## AIM OF THE EXERCISE
Restate word for word the lines below that run from the one holding "[(92,511),(93,509),(39,502),(37,511),(92,511)]" through the one holding "[(211,345),(174,340),(171,371),(231,378),(235,347),(211,345)]", inclusive. Pictures don't belong in the copy.

Segmentation polygon data
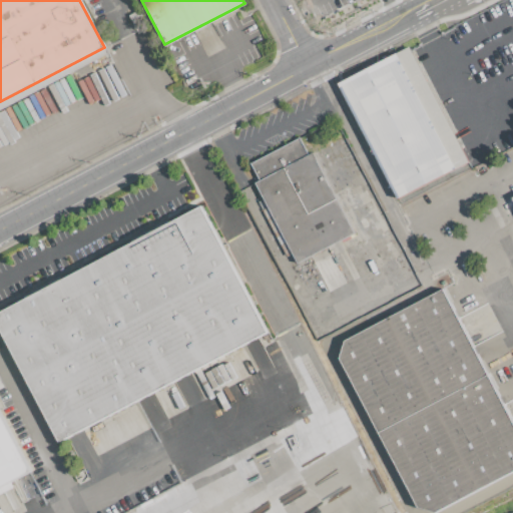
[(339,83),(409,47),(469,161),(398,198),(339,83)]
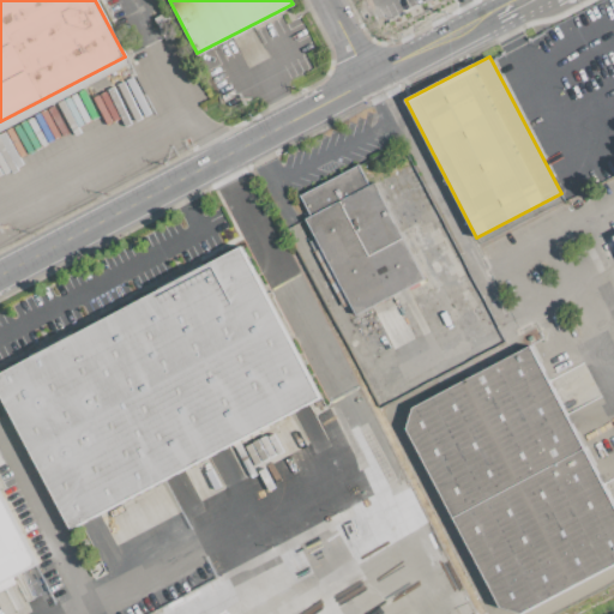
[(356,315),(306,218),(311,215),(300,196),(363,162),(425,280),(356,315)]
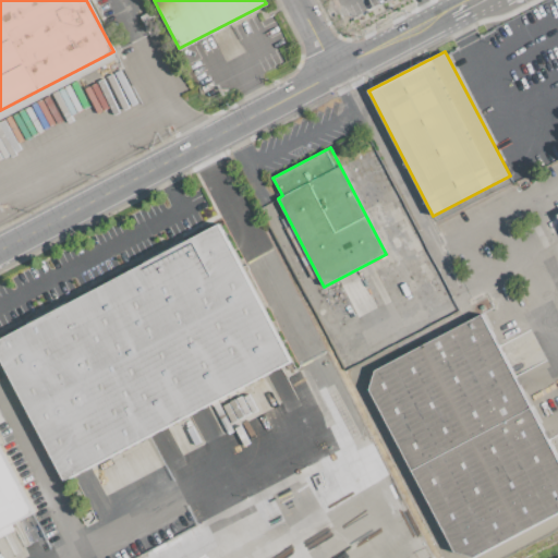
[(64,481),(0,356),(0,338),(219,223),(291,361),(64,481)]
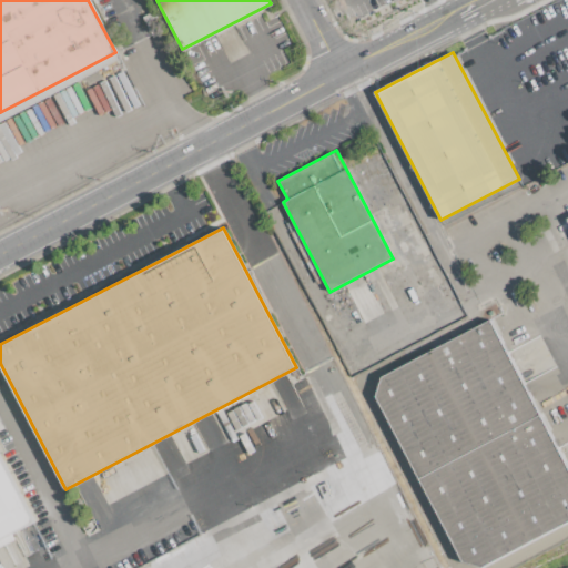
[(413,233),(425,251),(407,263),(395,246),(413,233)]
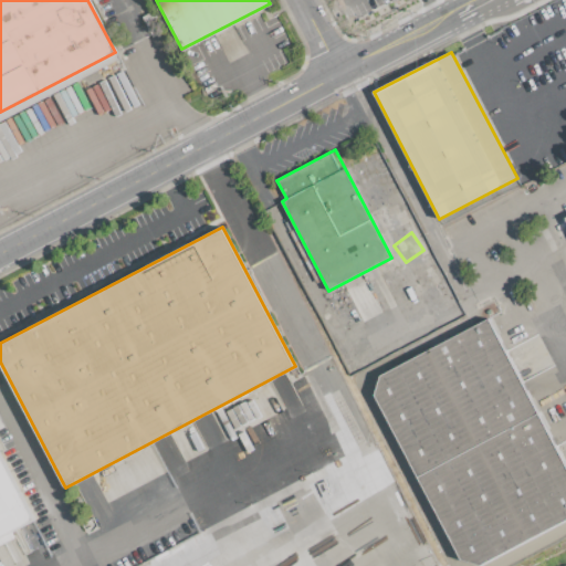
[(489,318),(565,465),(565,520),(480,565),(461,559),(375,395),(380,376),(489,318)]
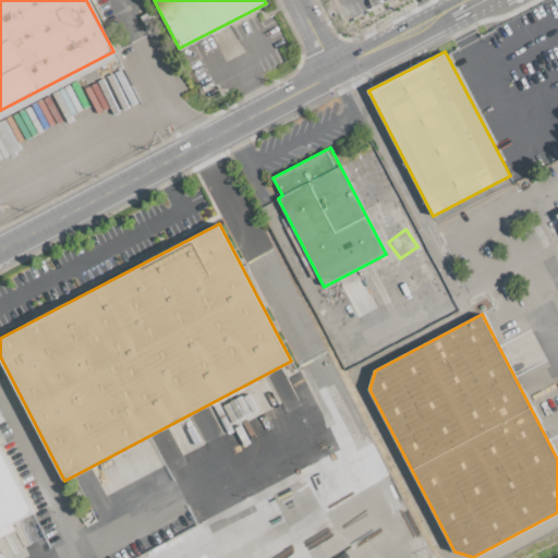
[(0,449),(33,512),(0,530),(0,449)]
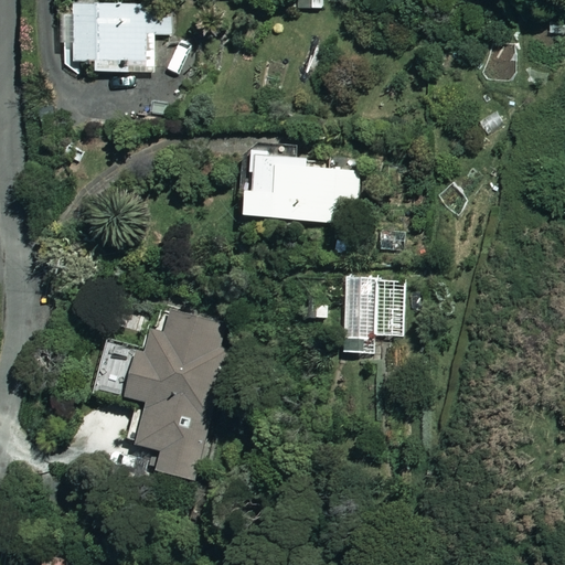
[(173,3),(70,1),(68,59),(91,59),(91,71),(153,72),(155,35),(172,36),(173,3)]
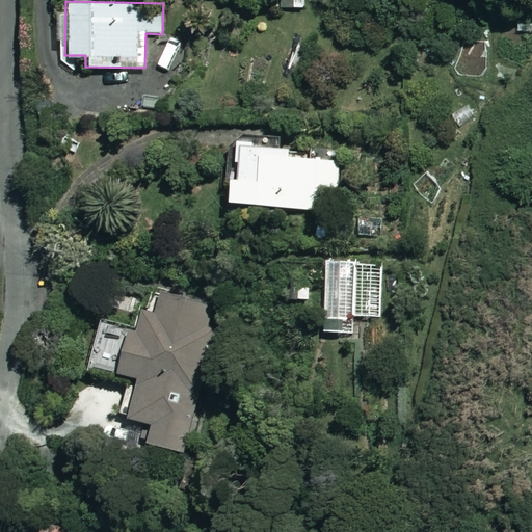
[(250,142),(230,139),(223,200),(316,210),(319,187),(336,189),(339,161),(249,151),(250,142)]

---

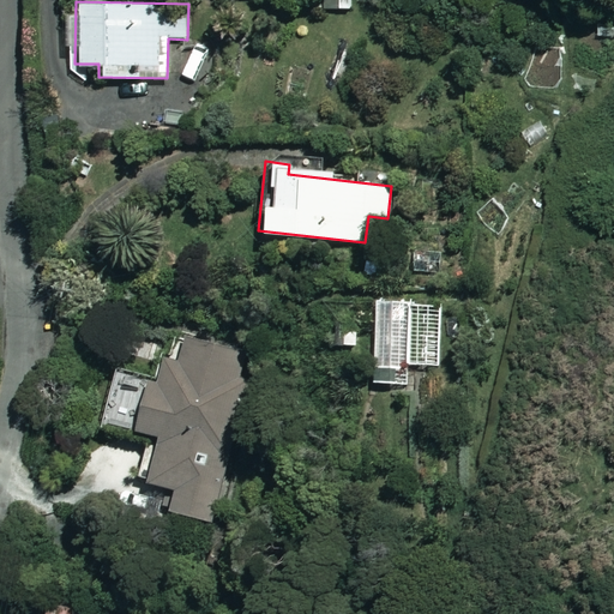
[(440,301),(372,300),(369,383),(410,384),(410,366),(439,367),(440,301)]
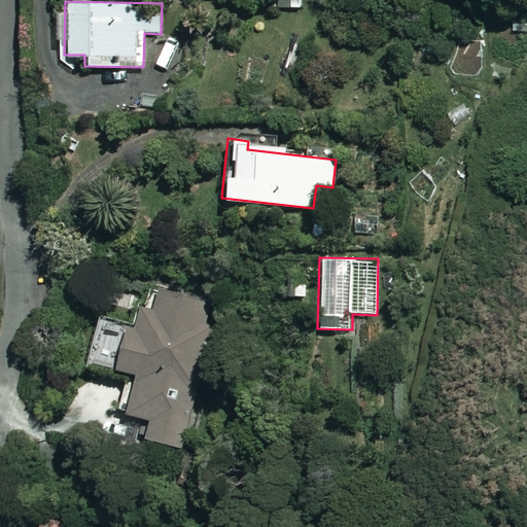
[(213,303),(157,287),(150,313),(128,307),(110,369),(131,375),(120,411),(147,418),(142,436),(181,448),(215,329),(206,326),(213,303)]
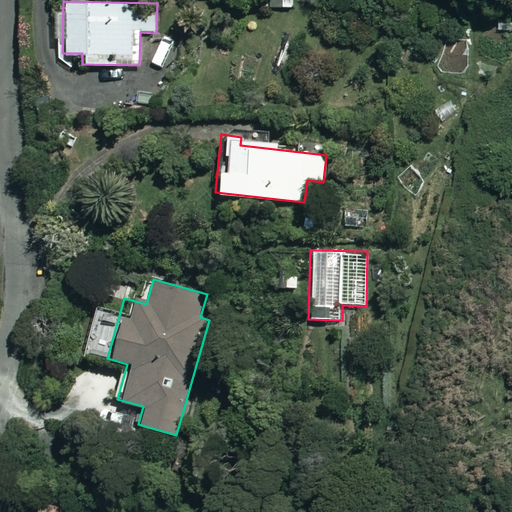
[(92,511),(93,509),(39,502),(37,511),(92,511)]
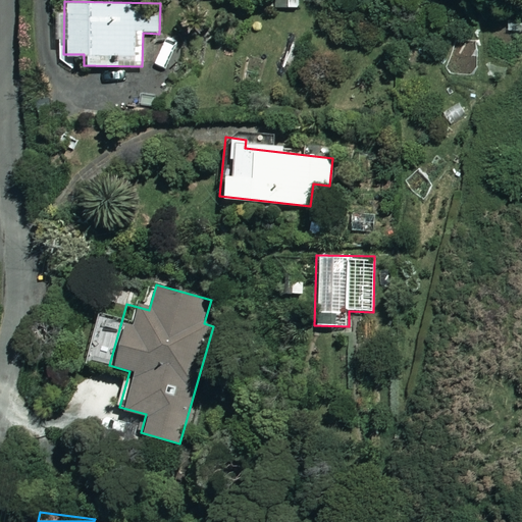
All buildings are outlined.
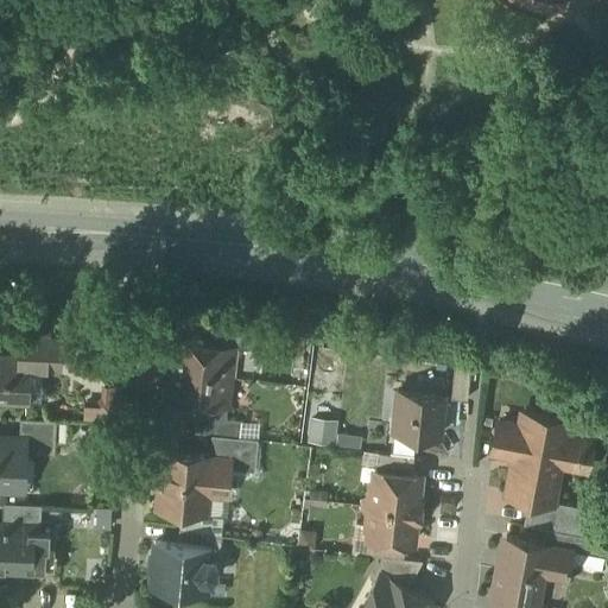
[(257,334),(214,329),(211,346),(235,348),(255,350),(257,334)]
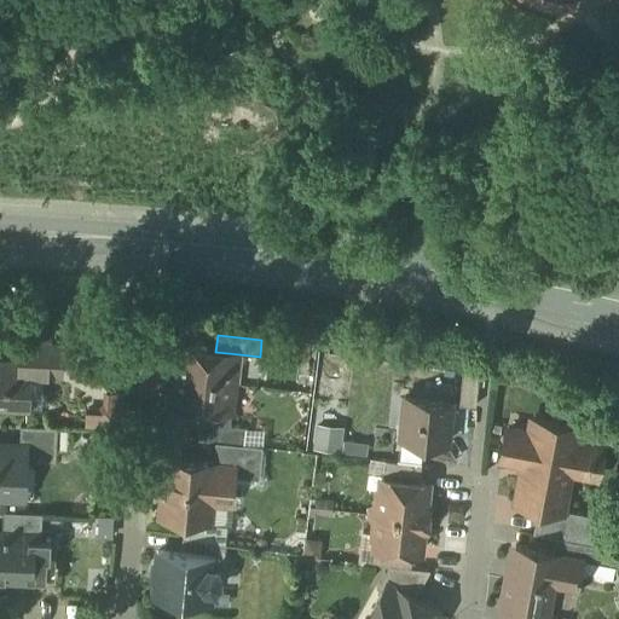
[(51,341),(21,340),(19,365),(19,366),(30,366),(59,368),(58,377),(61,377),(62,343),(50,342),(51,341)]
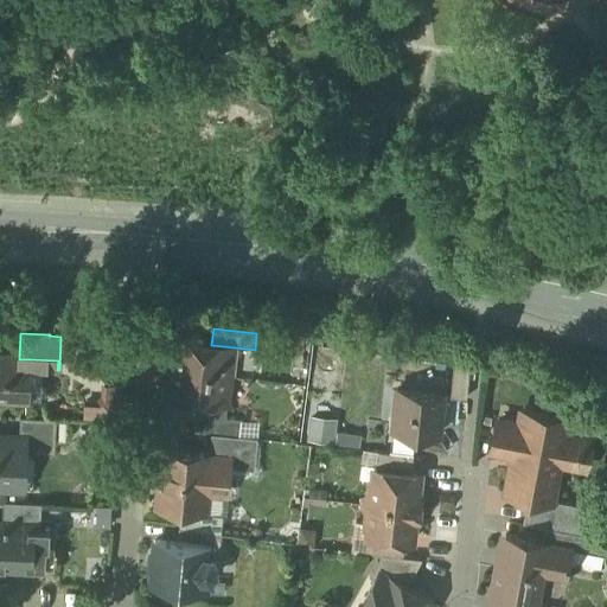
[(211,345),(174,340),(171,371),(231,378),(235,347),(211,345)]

--

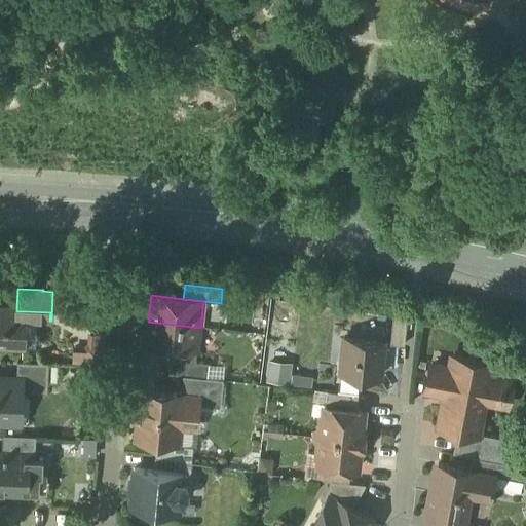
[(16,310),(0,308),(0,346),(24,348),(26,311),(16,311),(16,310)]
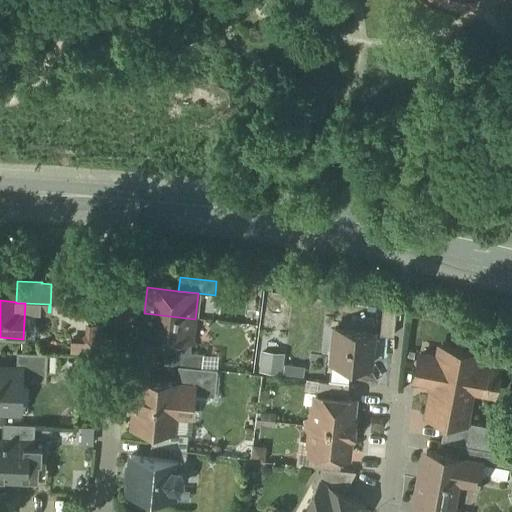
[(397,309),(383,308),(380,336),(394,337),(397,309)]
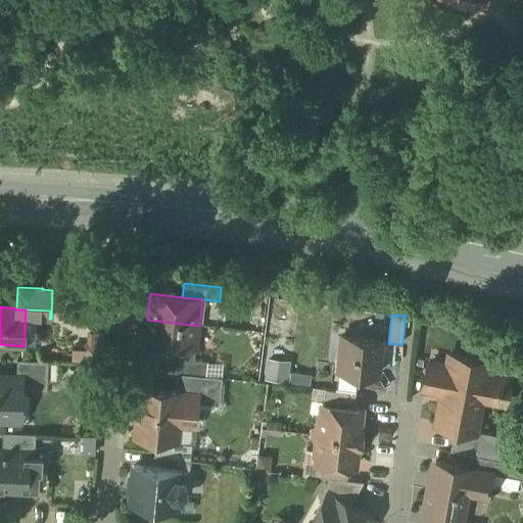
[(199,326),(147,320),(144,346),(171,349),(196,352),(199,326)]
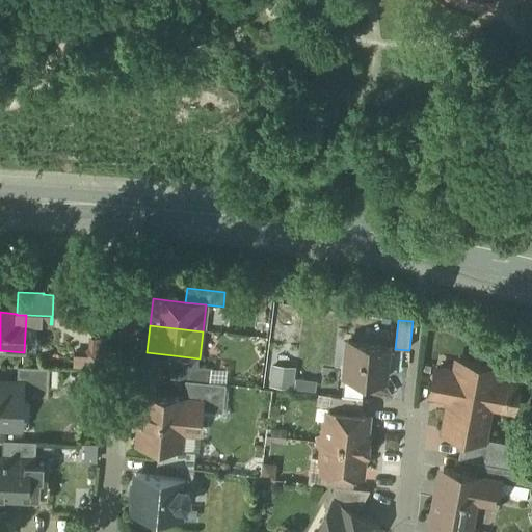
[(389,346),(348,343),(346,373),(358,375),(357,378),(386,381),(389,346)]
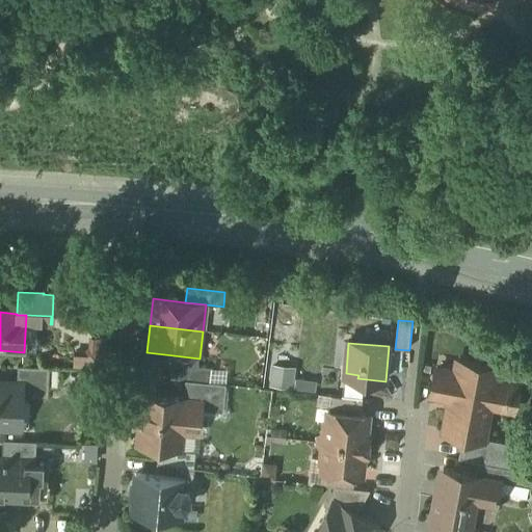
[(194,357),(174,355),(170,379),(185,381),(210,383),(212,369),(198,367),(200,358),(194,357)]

## EXERCISE RESULT
[(92,511),(93,509),(39,502),(37,511),(92,511)]
All buildings are outlined.
[(257,334),(214,329),(211,346),(235,348),(255,350),(257,334)]
[(51,341),(21,340),(19,365),(19,366),(30,366),(59,368),(58,377),(61,377),(62,343),(50,342),(51,341)]
[(211,345),(174,340),(171,371),(231,378),(235,347),(211,345)]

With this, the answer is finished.